===== Exercise materials
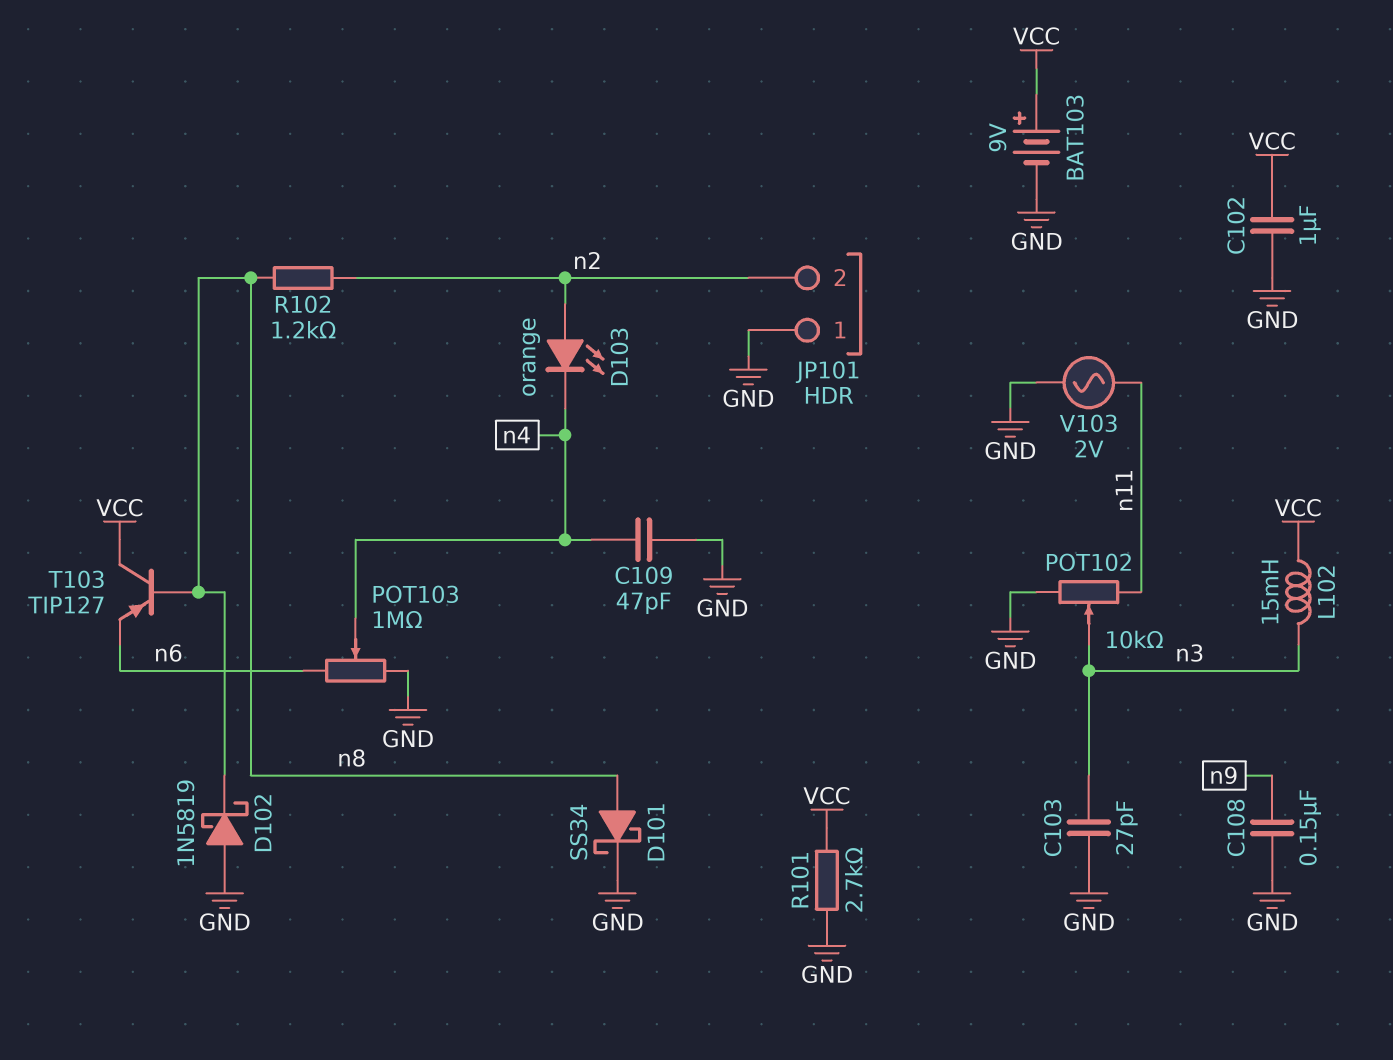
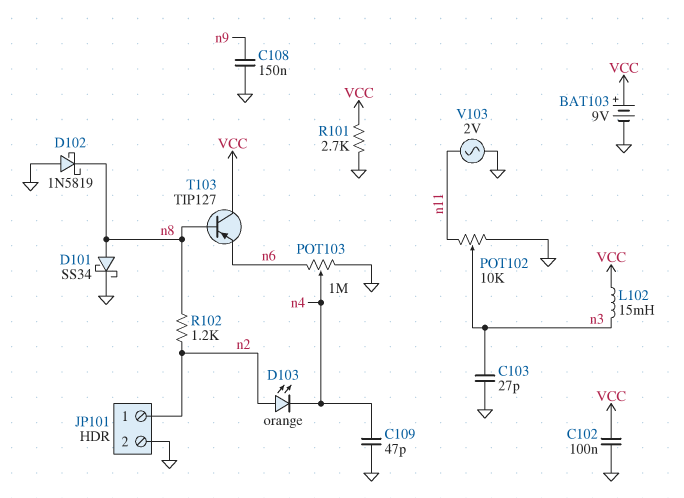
C102: 1uF (GND, VCC) -> 100nF (GND, VCC)
JP101 pin 1: GND -> n2
JP101 pin 2: n2 -> GND

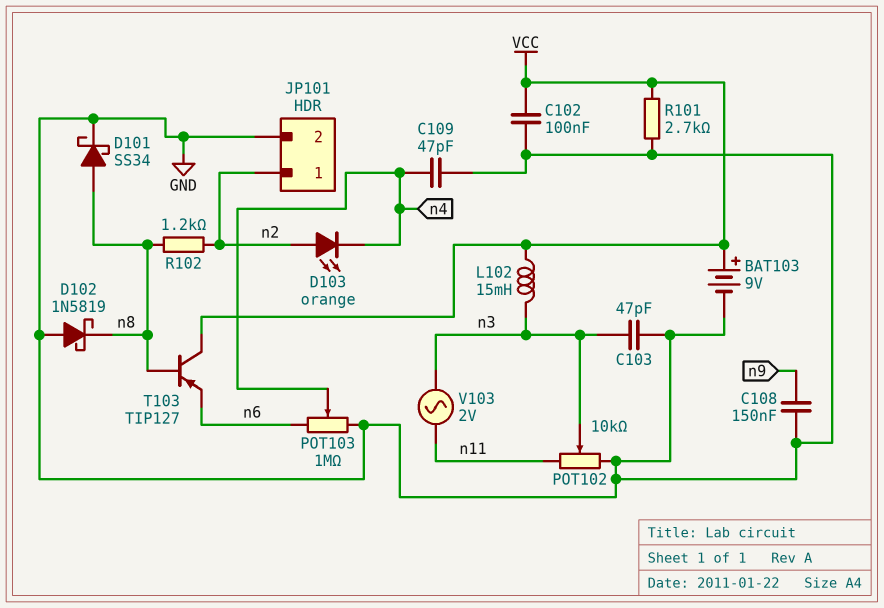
C103: 27pF (GND, n3) -> 47pF (GND, n3)
V103: AC 2V (GND, n11) -> AC 2V (n3, n11)

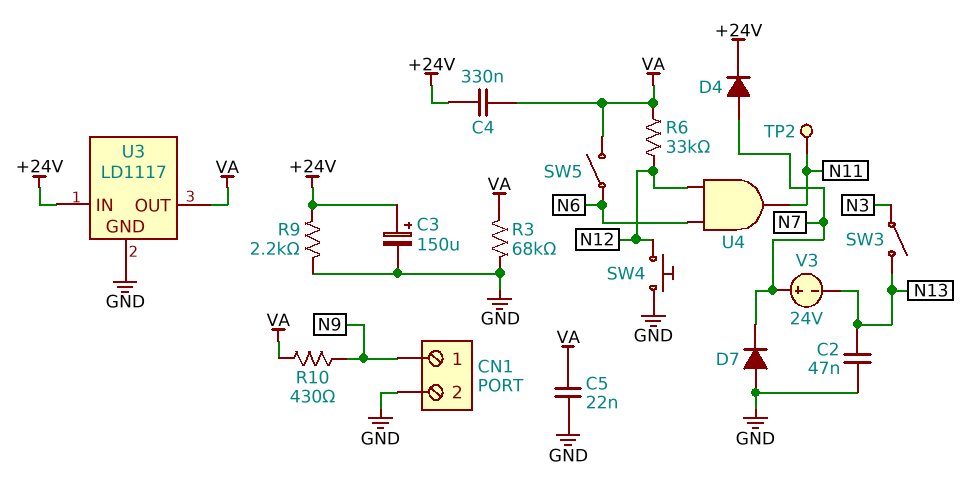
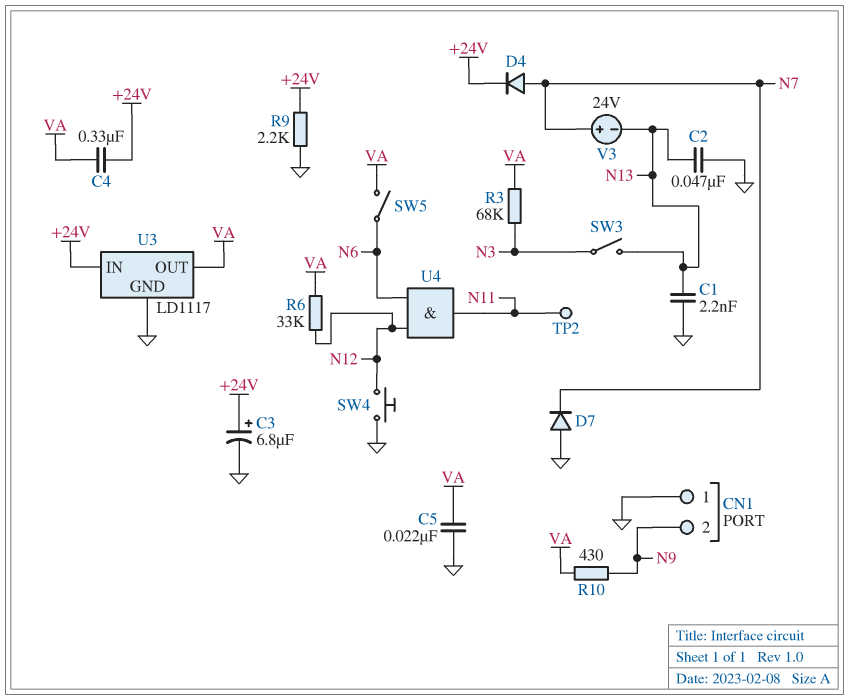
C1: none -> 2.2nF (GND, N13)
C3: 150uF (plus +24V, minus GND) -> 6.8uF (plus +24V, minus GND)
CN1 pin 1: N9 -> GND
CN1 pin 2: GND -> N9
R3: 68k (GND, VA) -> 68k (N3, VA)

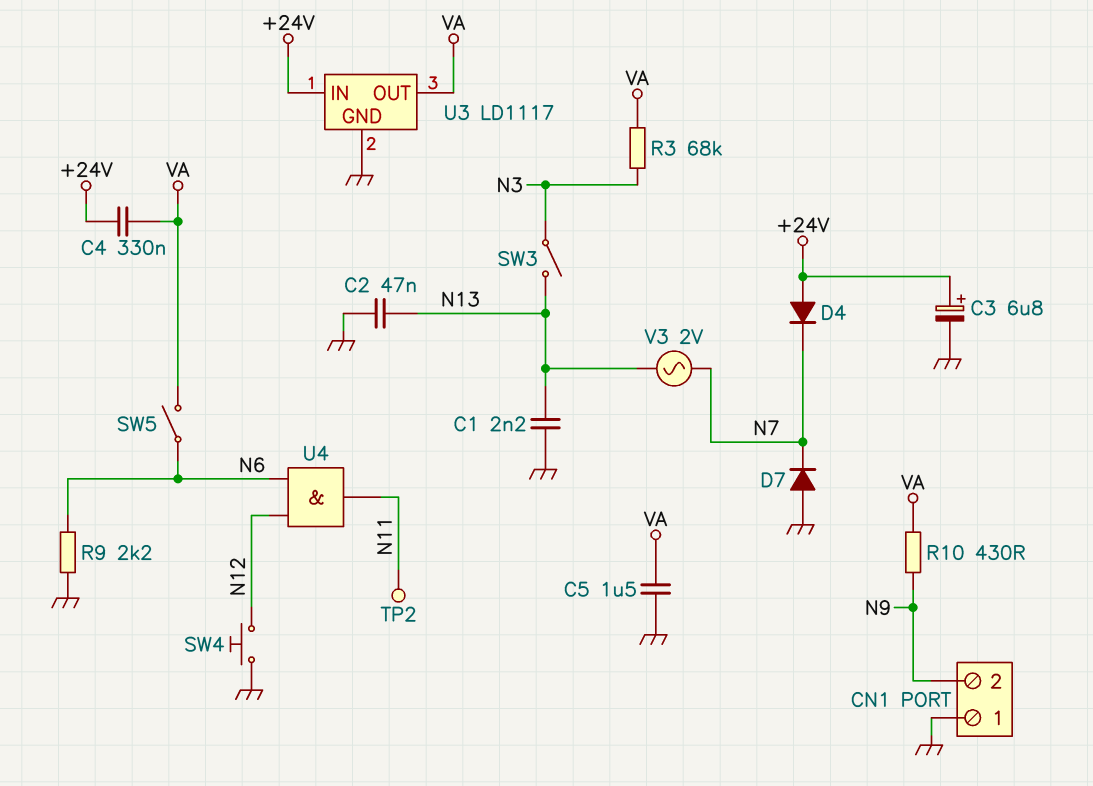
C5: 22nF (GND, VA) -> 1.5uF (GND, VA)
D4: diode (A N7, K +24V) -> diode (A +24V, K N7)
R6: 33k (N12, VA) -> none
R9: 2.2k (+24V, GND) -> 2.2k (GND, N6)
V3: 24V (plus N7, minus N13) -> AC 2V (N7, N13)

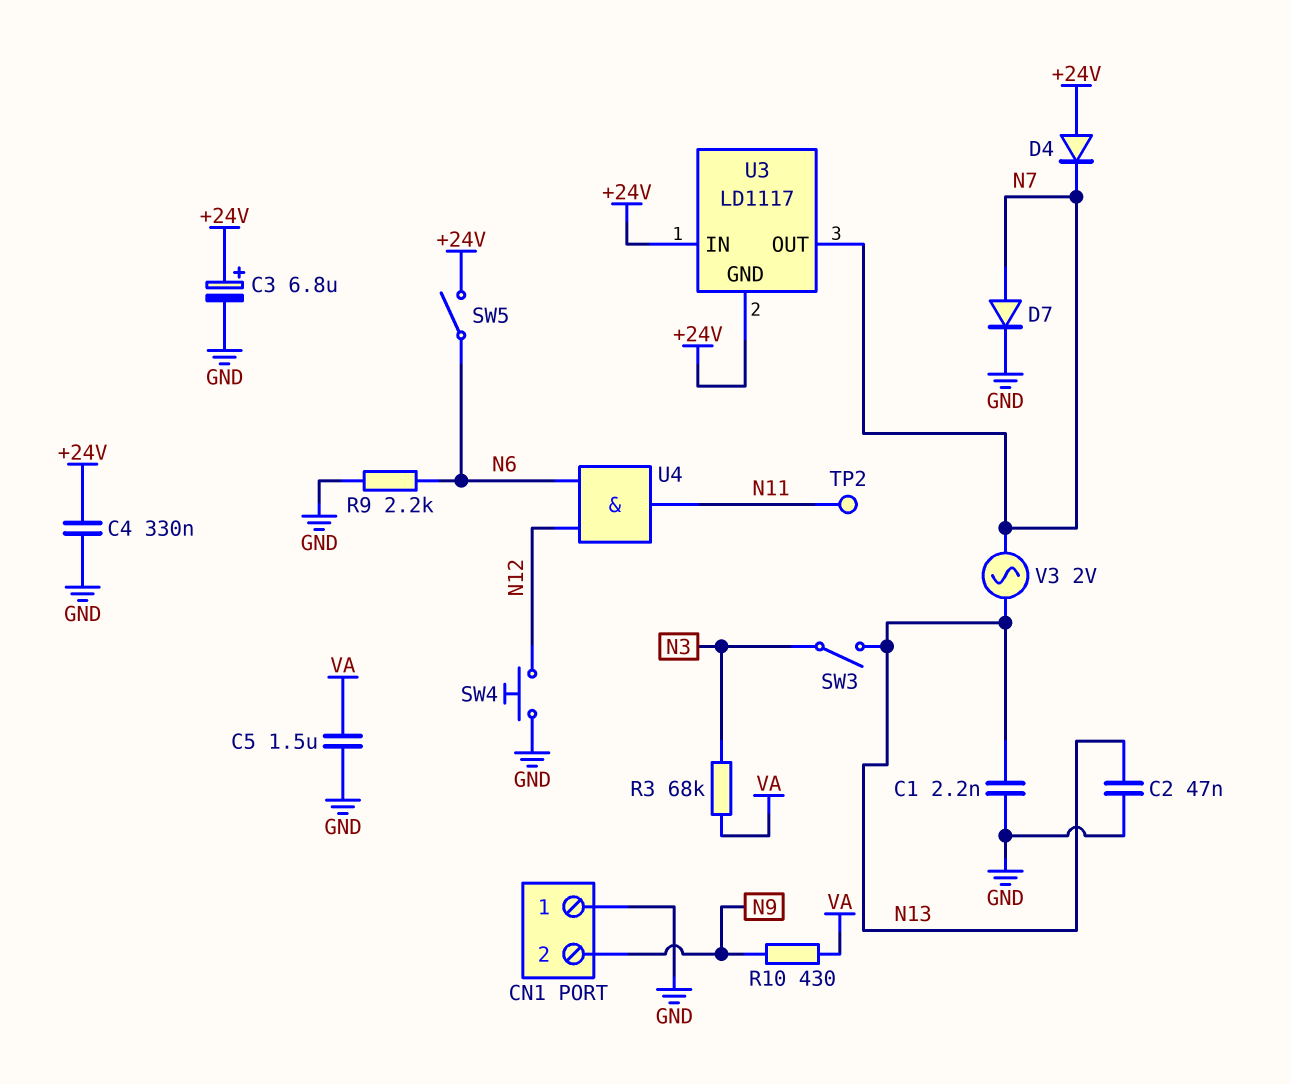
C4: 330nF (+24V, VA) -> 330nF (+24V, GND)
D7: diode (A GND, K N7) -> diode (A N7, K GND)
SW5: switch (N6, VA) -> switch (+24V, N6)
U3 pin GND: GND -> +24V
U3 pin OUT: VA -> N7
==========
Could you set down, exactly as written, every line from the start of the records above through the line containing "C5: 22nF (GND, VA) -> 1.5uF (GND, VA)", leaving the pictures out?

C102: 1uF (GND, VCC) -> 100nF (GND, VCC)
JP101 pin 1: GND -> n2
JP101 pin 2: n2 -> GND

C103: 27pF (GND, n3) -> 47pF (GND, n3)
V103: AC 2V (GND, n11) -> AC 2V (n3, n11)

C1: none -> 2.2nF (GND, N13)
C3: 150uF (plus +24V, minus GND) -> 6.8uF (plus +24V, minus GND)
CN1 pin 1: N9 -> GND
CN1 pin 2: GND -> N9
R3: 68k (GND, VA) -> 68k (N3, VA)

C5: 22nF (GND, VA) -> 1.5uF (GND, VA)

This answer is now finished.